COLLECTED MATERIAL:
───
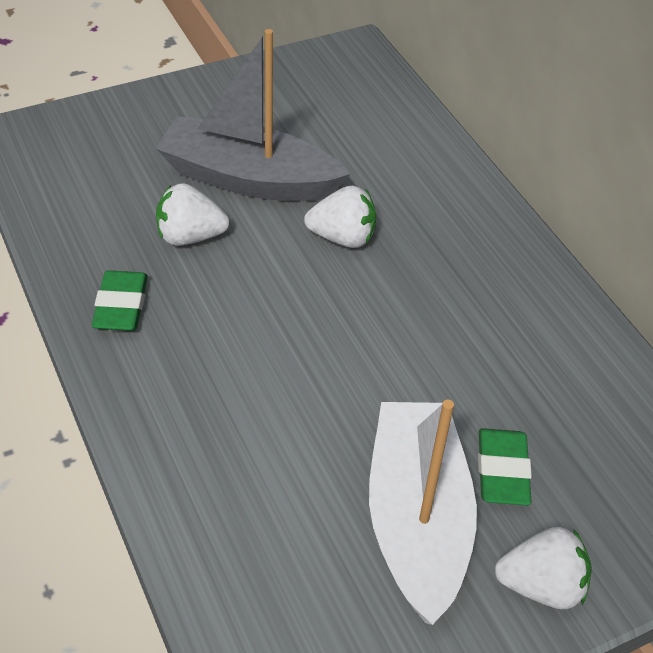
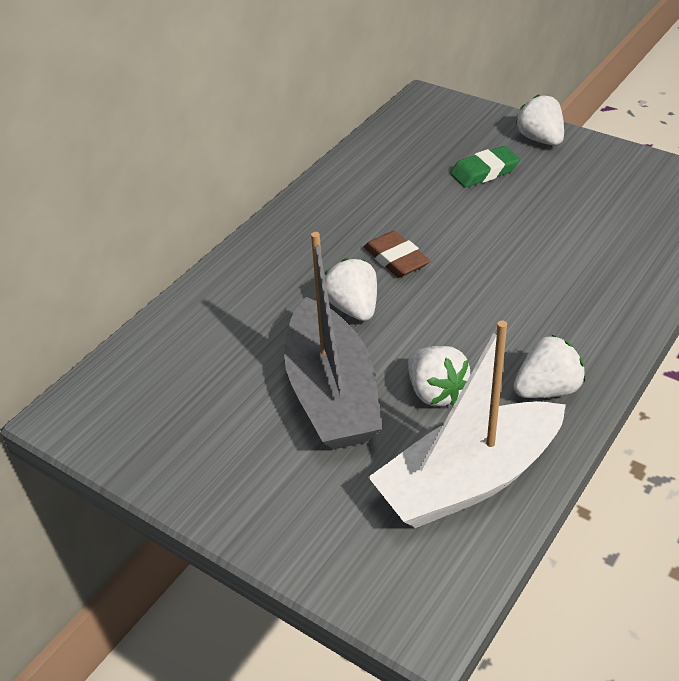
camera: 115 degrees left, 5 degrees down
green eraser [92,270,148,331] -> white strawberry [514,335,585,398]
white boat [369,400,477,625] -> white boat moved to [368,321,566,528]
none -> brown eraser [364,231,430,278]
───
WORK INSTRUCTION: Using the data above, show each line where "eraser" occurs.

FINAL ANSWER:
green eraser [92,270,148,331] -> white strawberry [514,335,585,398]
none -> brown eraser [364,231,430,278]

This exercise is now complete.